▸ **Work to complete**:
Search the data below for the word "none" and copy each line that holds it.

BEGIN Data provided

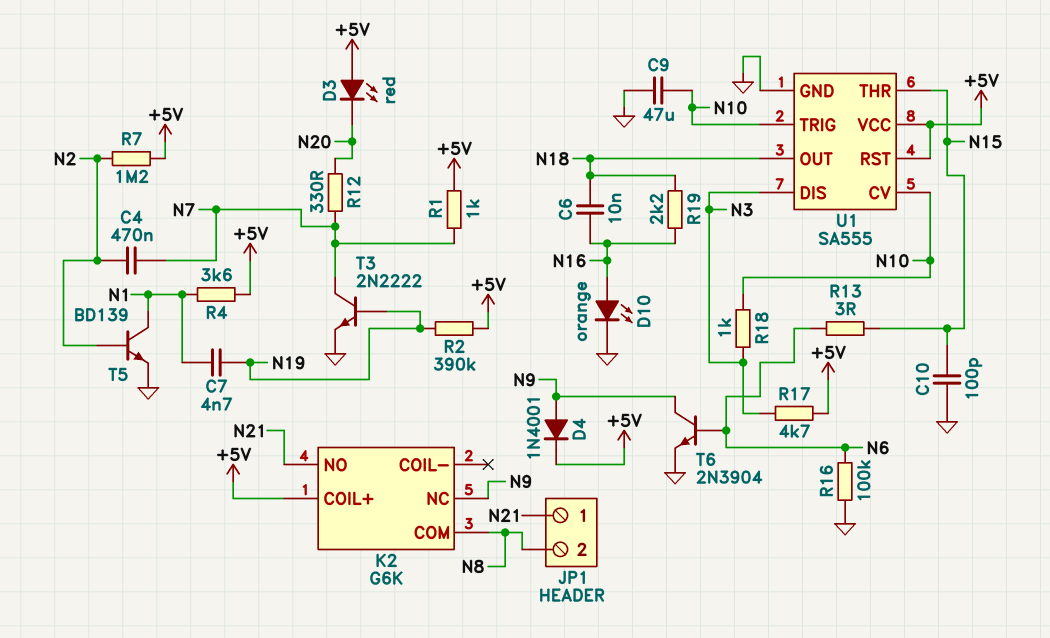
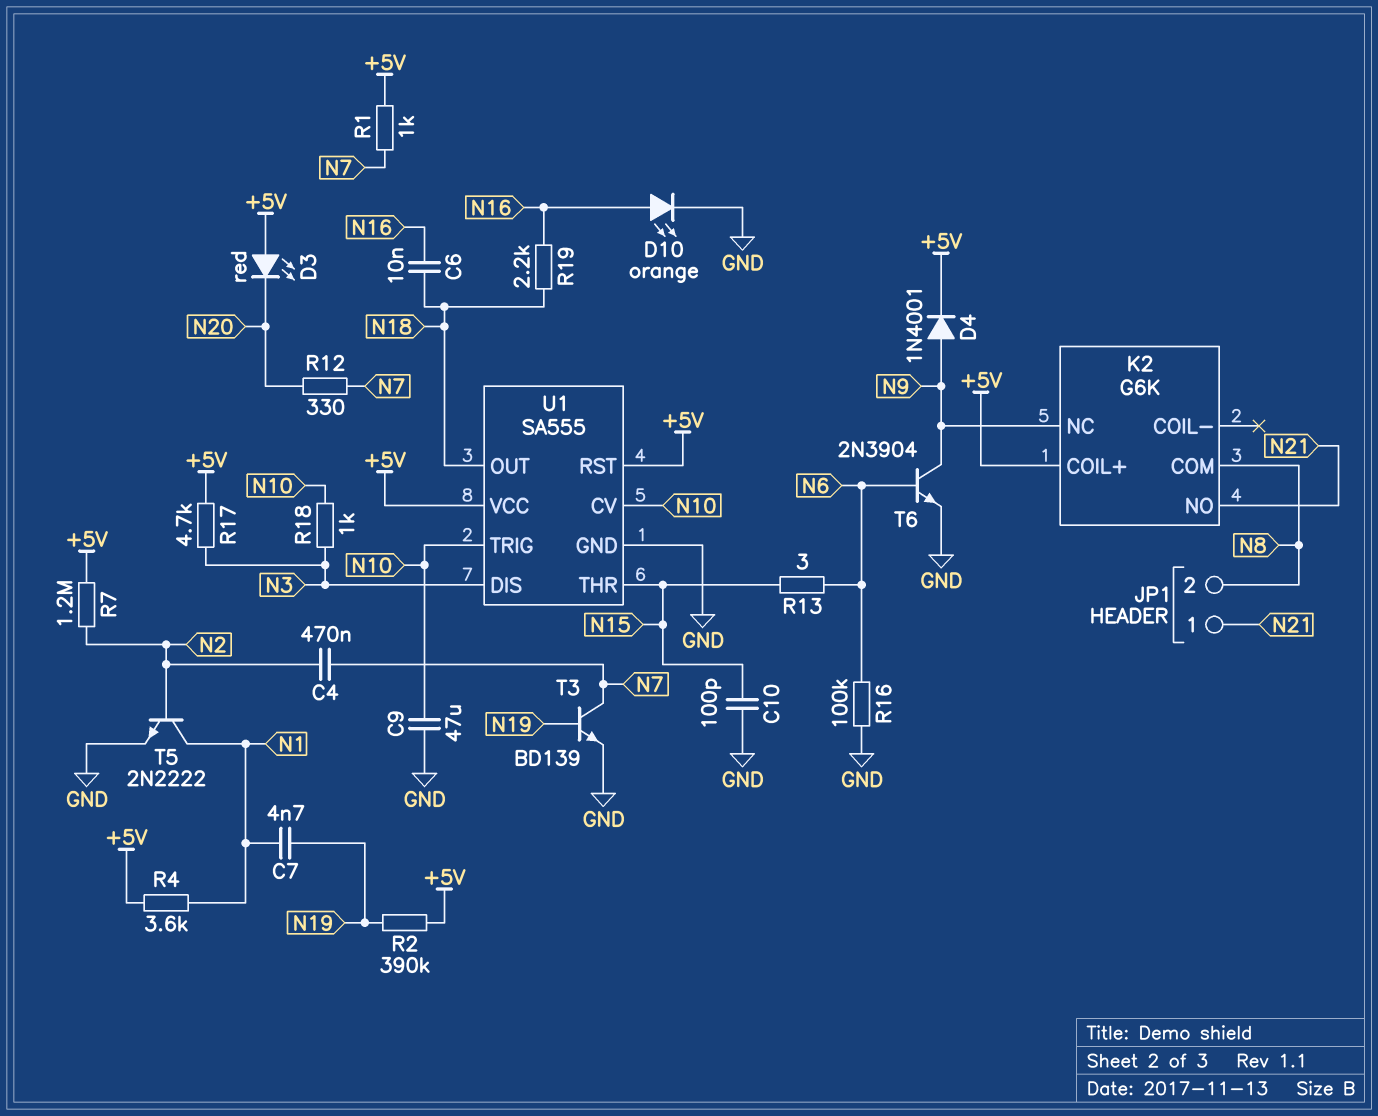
T3: NPN 2N2222 (B N19, C N7, E GND) -> NPN BD139 (B N19, C N7, E GND)
T5: NPN BD139 (B N2, C N1, E GND) -> NPN 2N2222 (B N2, C N1, E GND)

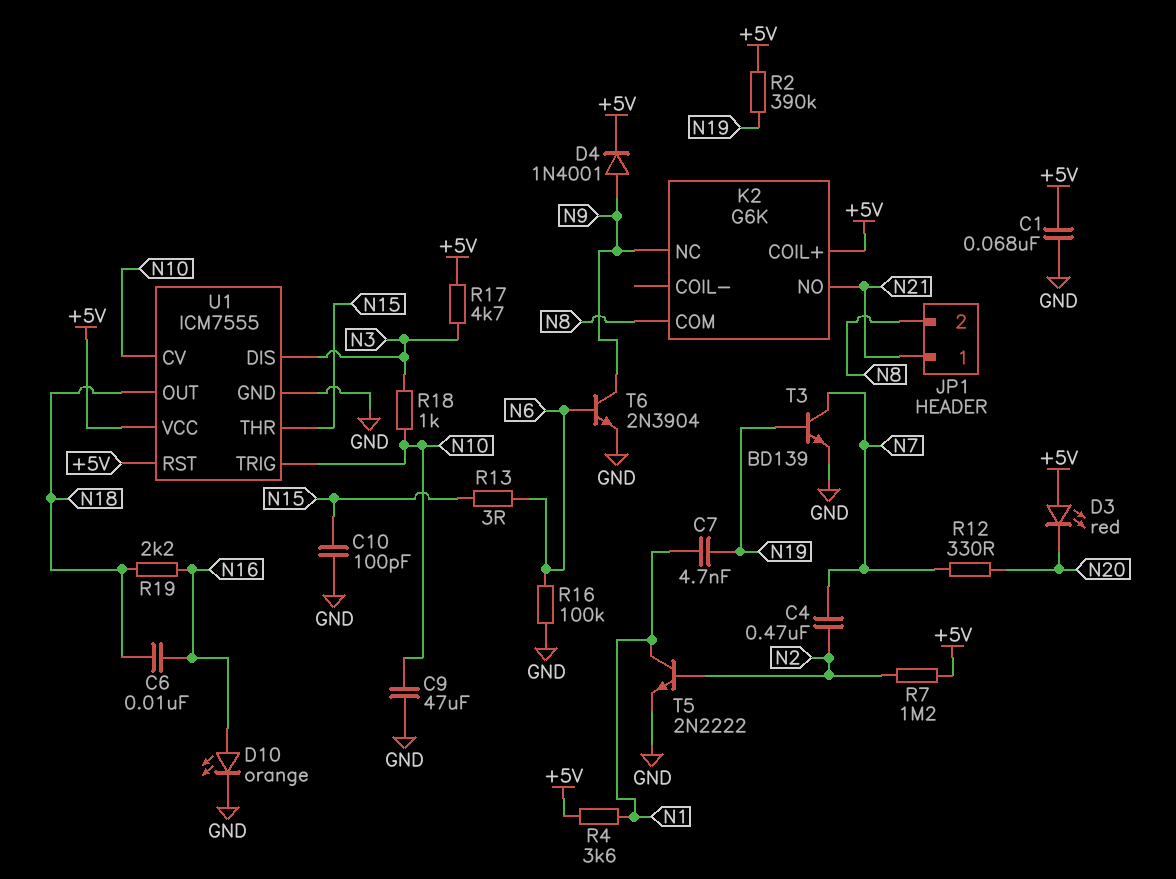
C1: none -> 68nF (+5V, GND)
R1: 1k (+5V, N7) -> none
U1: SA555 -> ICM7555

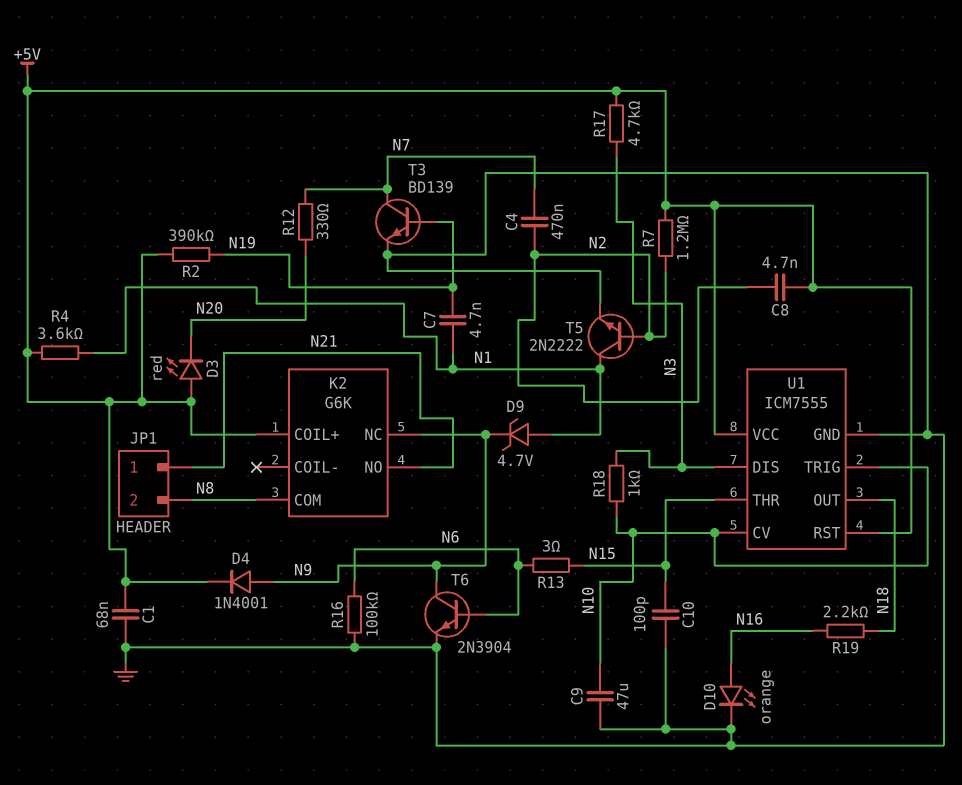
C6: 10nF (N16, N18) -> none
C8: none -> 4.7nF (+5V, N2)
D9: none -> zener 4.7V (A N1, K N9)

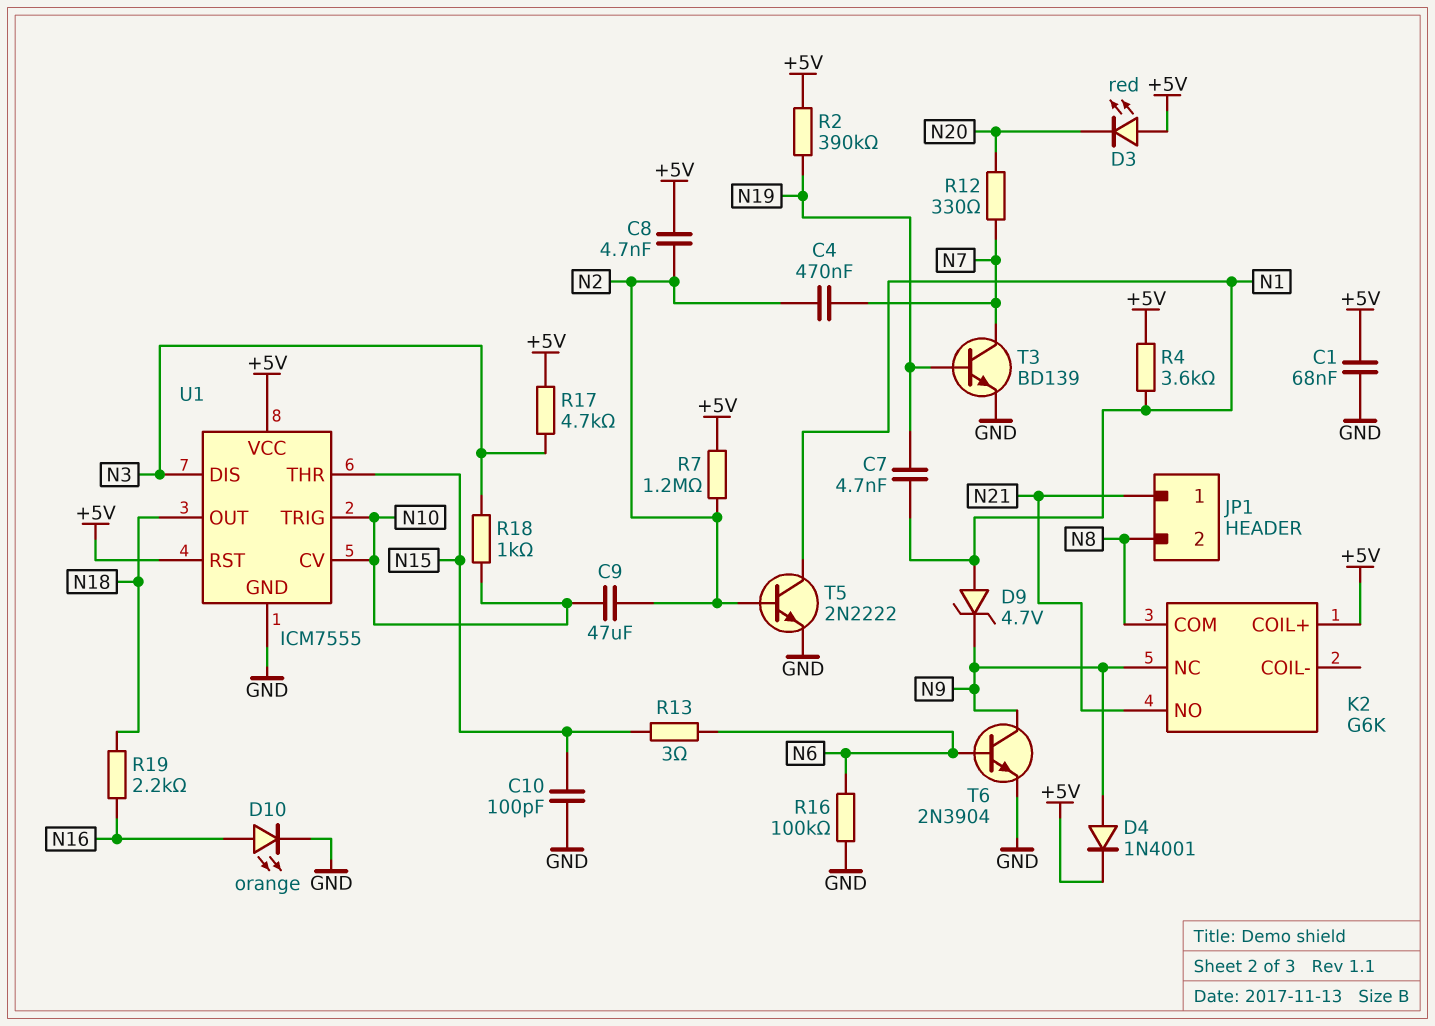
C9: 47uF (GND, N10) -> 47uF (N2, N10)

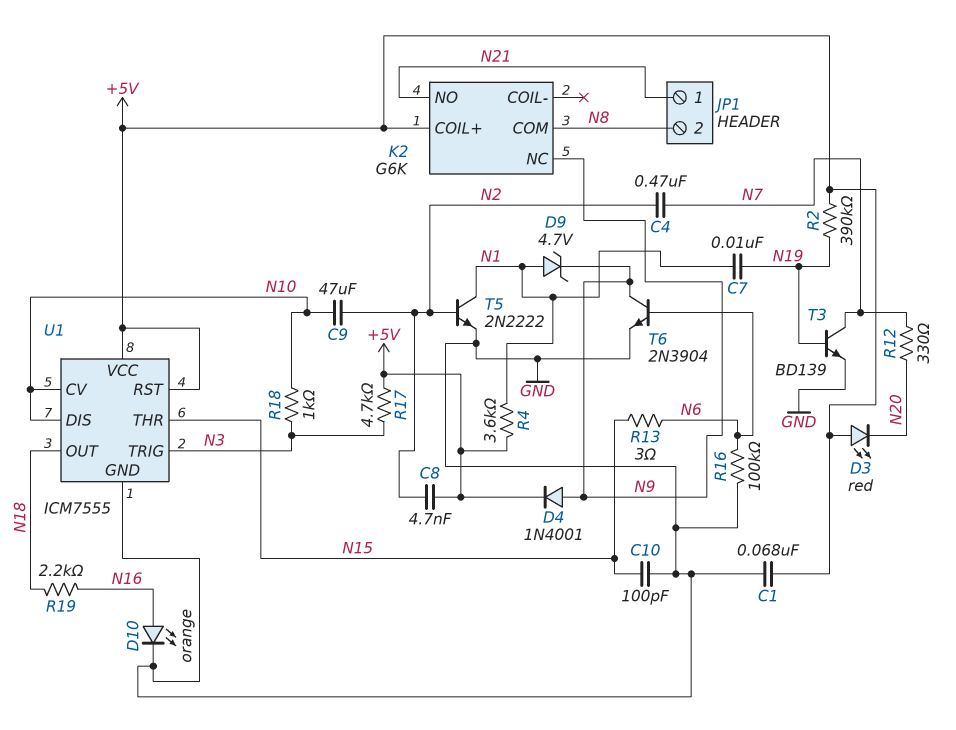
C7: 4.7nF (N1, N19) -> 10nF (N1, N19)
R7: 1.2M (+5V, N2) -> none
U1 pin DIS: N3 -> N10
U1 pin TRIG: N10 -> N3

END Data provided

▸ **Answer**:
C1: none -> 68nF (+5V, GND)
R1: 1k (+5V, N7) -> none
C6: 10nF (N16, N18) -> none
C8: none -> 4.7nF (+5V, N2)
D9: none -> zener 4.7V (A N1, K N9)
R7: 1.2M (+5V, N2) -> none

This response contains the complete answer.